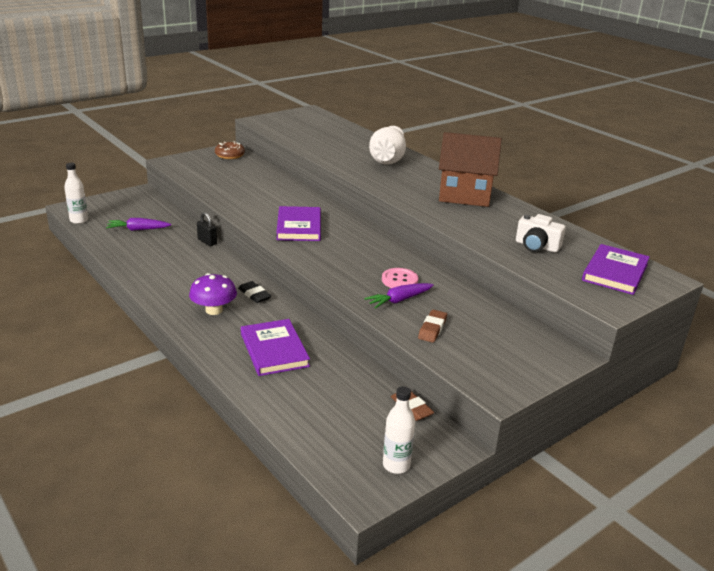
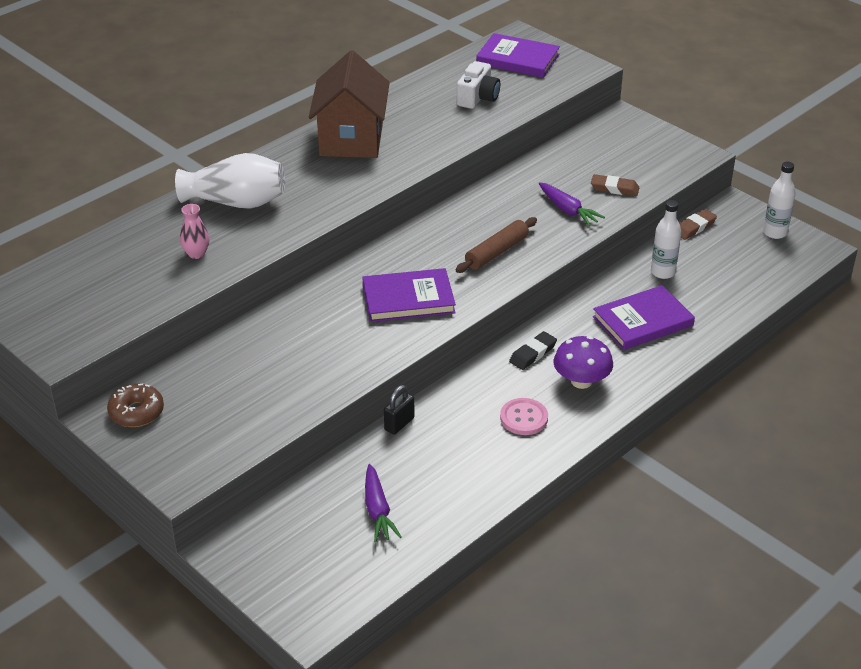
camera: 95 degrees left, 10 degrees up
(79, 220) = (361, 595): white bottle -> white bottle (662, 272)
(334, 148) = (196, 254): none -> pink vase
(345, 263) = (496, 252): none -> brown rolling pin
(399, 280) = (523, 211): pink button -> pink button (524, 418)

■ ■ ■

Drop the pictures, then repeat the material word for word.

THE ANSWER »
camera: 95 degrees left, 10 degrees up
(79, 220) = (361, 595): white bottle -> white bottle (662, 272)
(334, 148) = (196, 254): none -> pink vase
(345, 263) = (496, 252): none -> brown rolling pin
(399, 280) = (523, 211): pink button -> pink button (524, 418)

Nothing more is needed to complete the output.